Work task: The answer should match the entries below word for word, minus their pictures.

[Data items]
····················
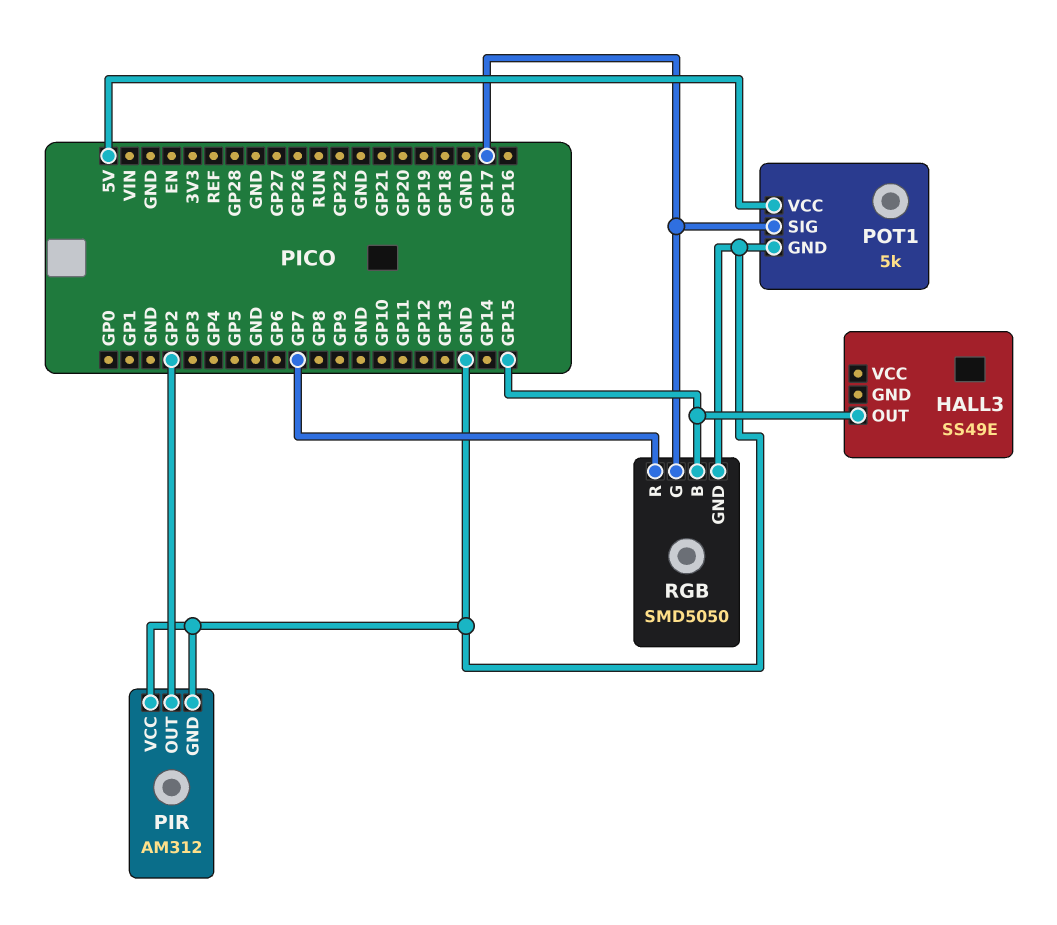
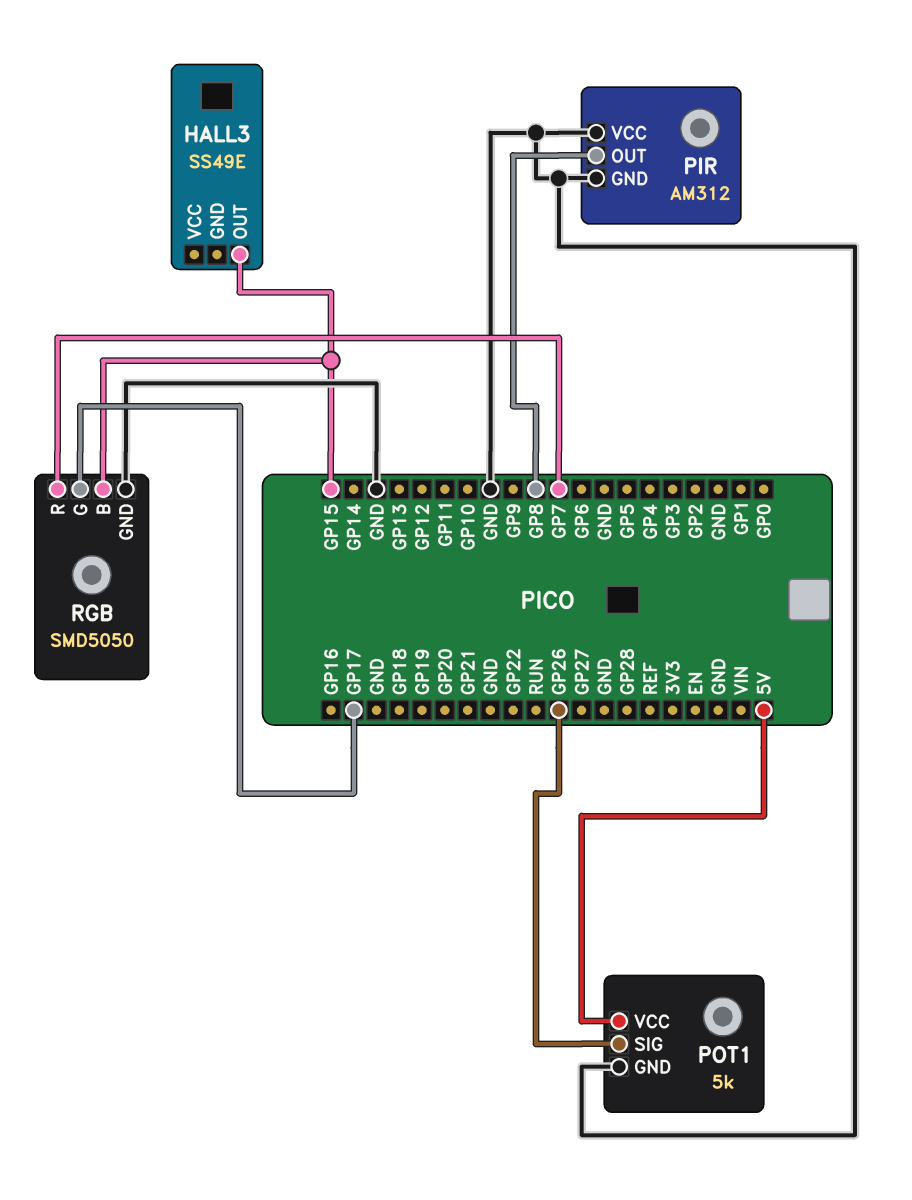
PIR pin OUT: GP2 -> GP8
POT1 pin SIG: GP17 -> GP26

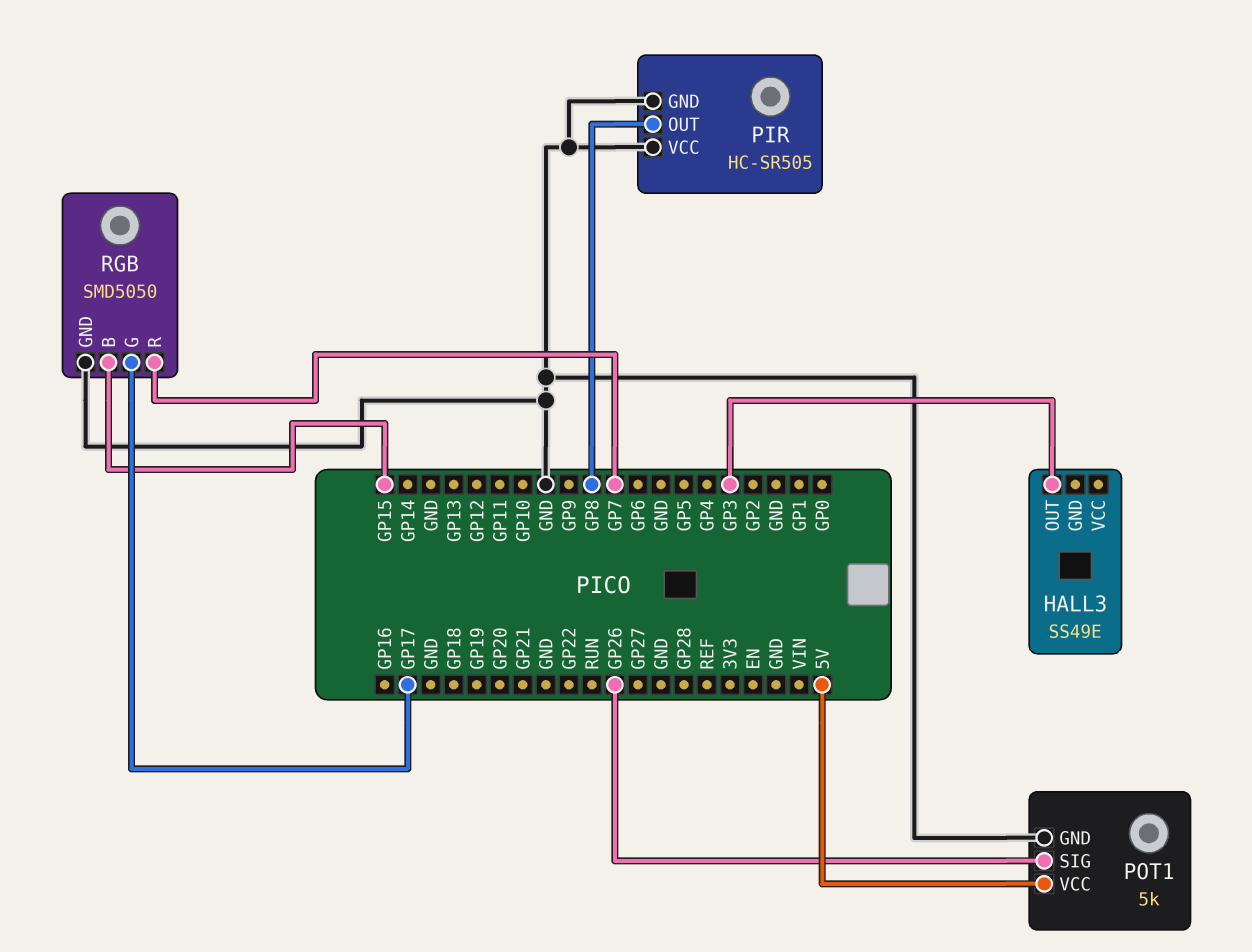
HALL3 pin OUT: GP15 -> GP3
PIR: AM312 -> HC-SR505

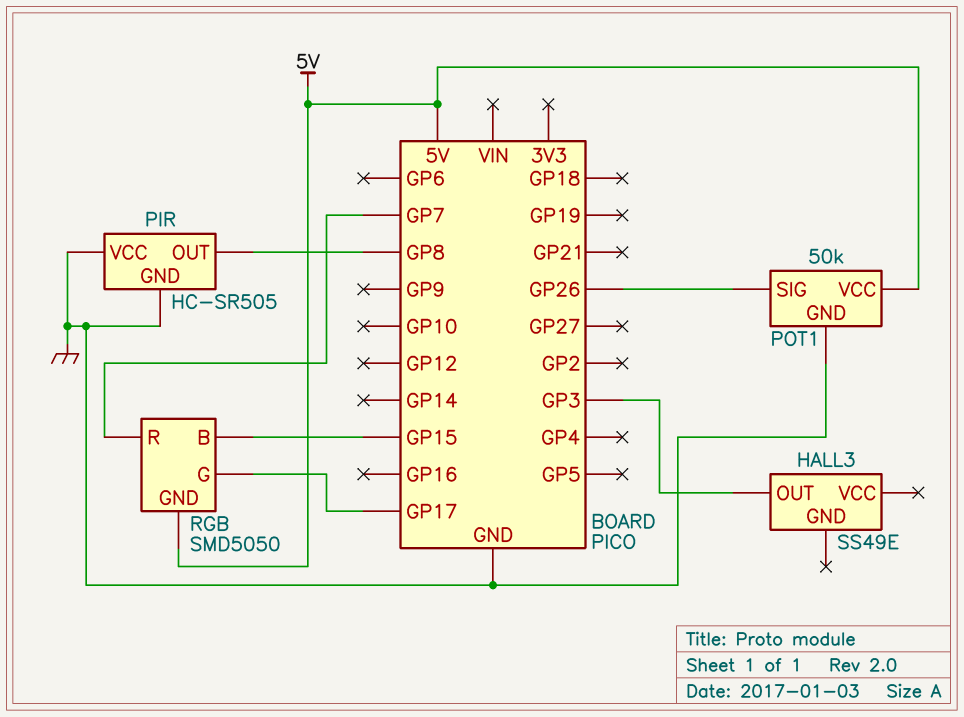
POT1: 5k -> 50k
RGB pin GND: GND -> 5V

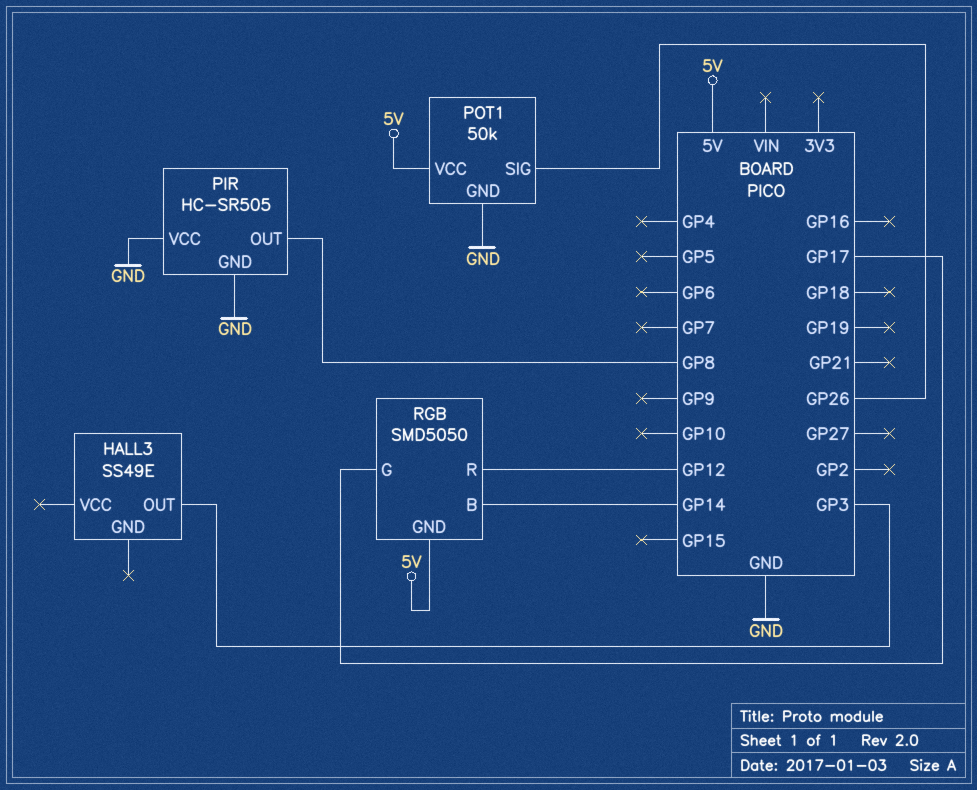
RGB pin B: GP15 -> GP14
RGB pin R: GP7 -> GP12

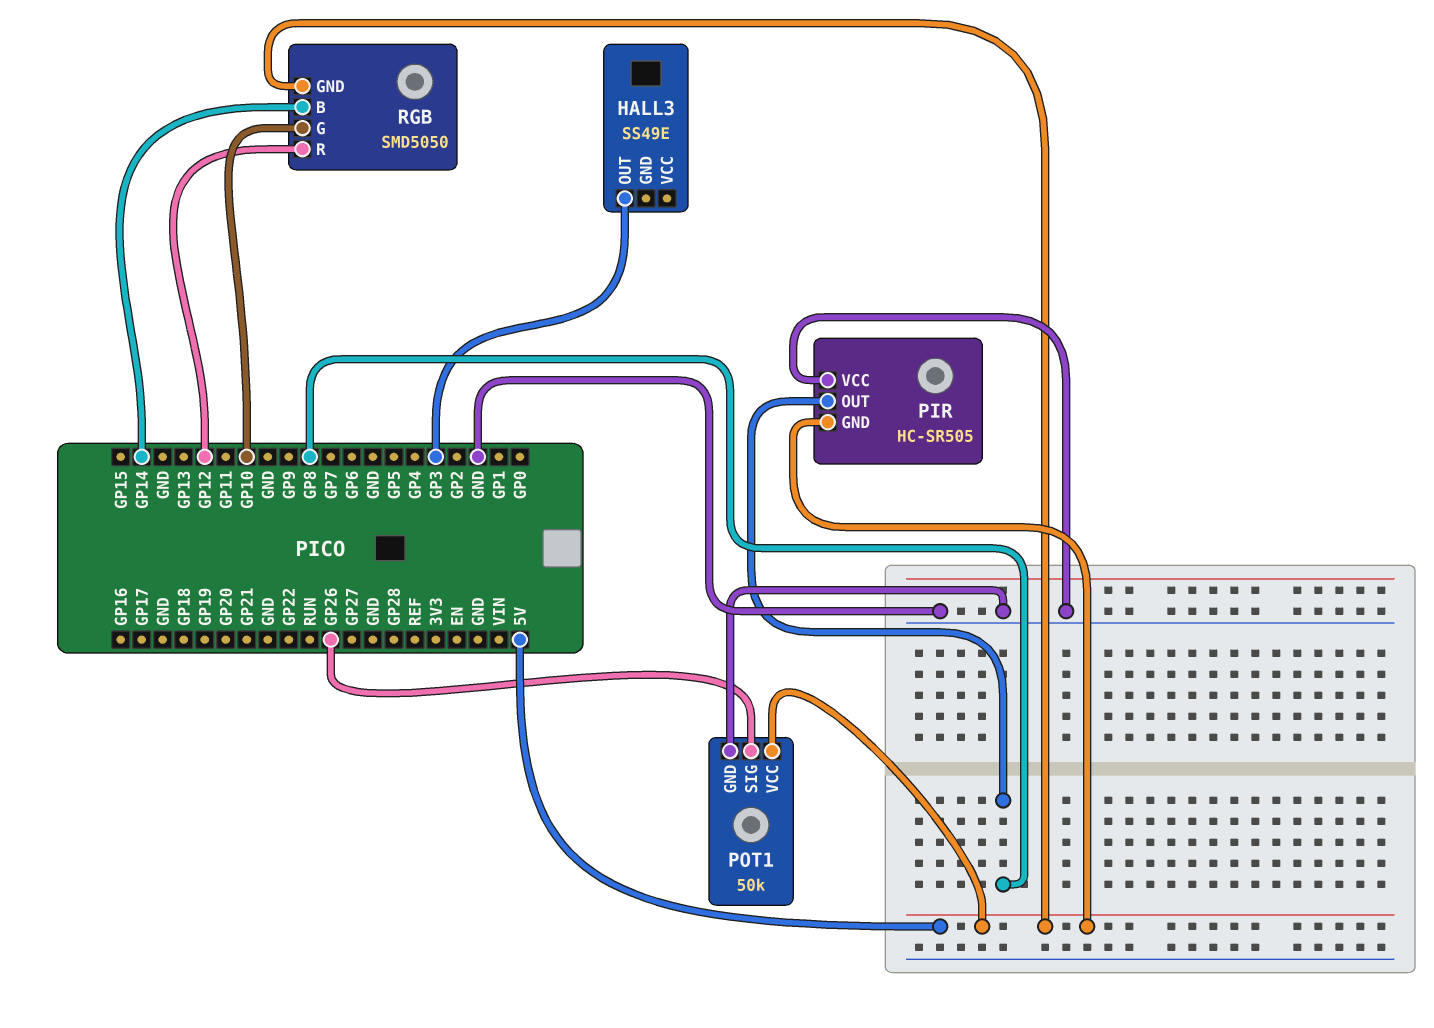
PIR pin GND: GND -> 5V
RGB pin G: GP17 -> GP10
····················
Answer space:
PIR pin OUT: GP2 -> GP8
POT1 pin SIG: GP17 -> GP26

HALL3 pin OUT: GP15 -> GP3
PIR: AM312 -> HC-SR505

POT1: 5k -> 50k
RGB pin GND: GND -> 5V

RGB pin B: GP15 -> GP14
RGB pin R: GP7 -> GP12

PIR pin GND: GND -> 5V
RGB pin G: GP17 -> GP10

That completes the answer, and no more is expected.